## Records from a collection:
* * *
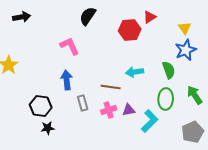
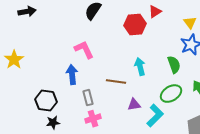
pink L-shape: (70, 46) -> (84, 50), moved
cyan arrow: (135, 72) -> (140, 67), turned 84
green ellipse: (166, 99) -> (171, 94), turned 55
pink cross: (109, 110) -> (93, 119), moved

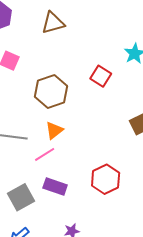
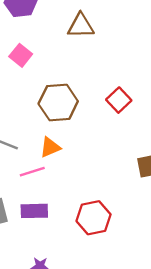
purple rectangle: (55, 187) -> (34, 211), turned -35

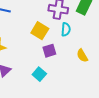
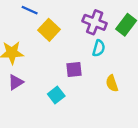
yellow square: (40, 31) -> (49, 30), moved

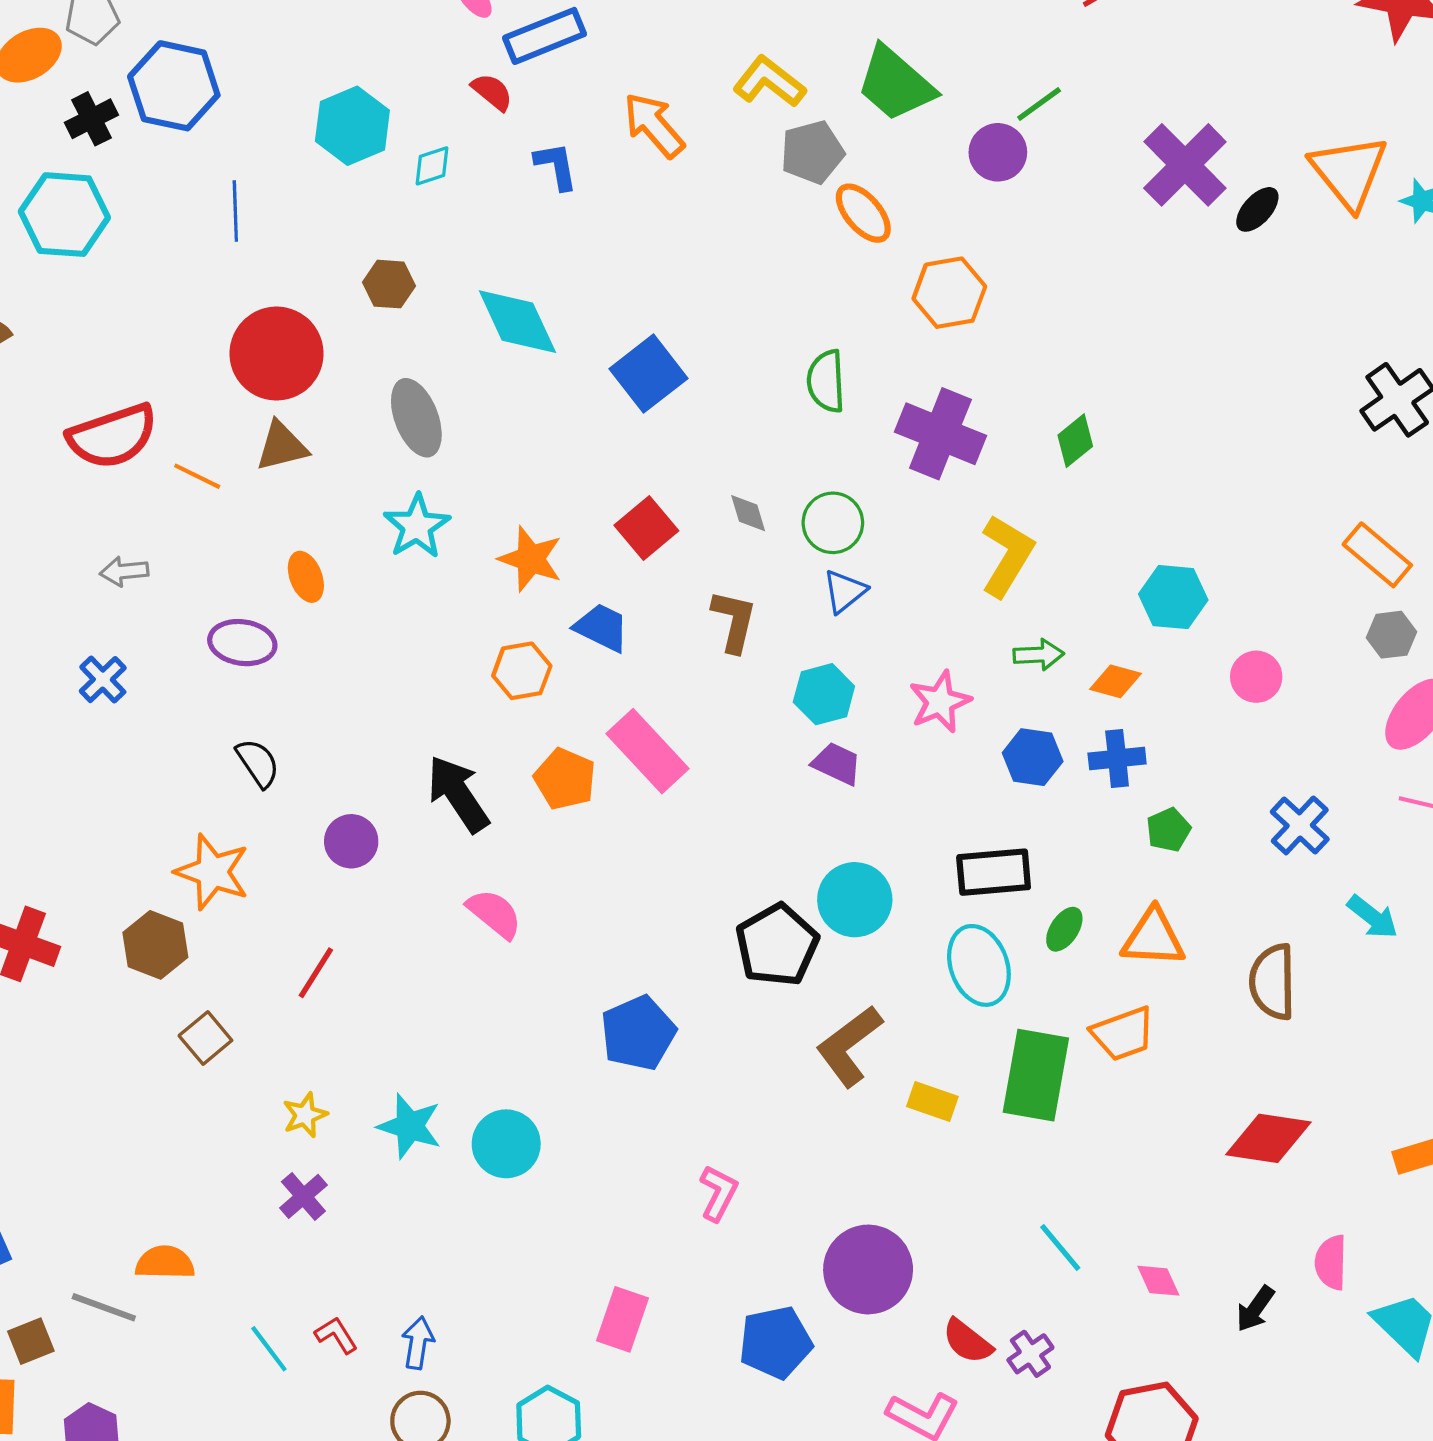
* * *
## Aim of the task:
Repeat the data in full and exactly. Omit pictures.

## Output of the task:
pink L-shape: (70, 46) -> (84, 50), moved
cyan arrow: (135, 72) -> (140, 67), turned 84
green ellipse: (166, 99) -> (171, 94), turned 55
pink cross: (109, 110) -> (93, 119), moved

purple rectangle: (55, 187) -> (34, 211), turned -35

yellow square: (40, 31) -> (49, 30), moved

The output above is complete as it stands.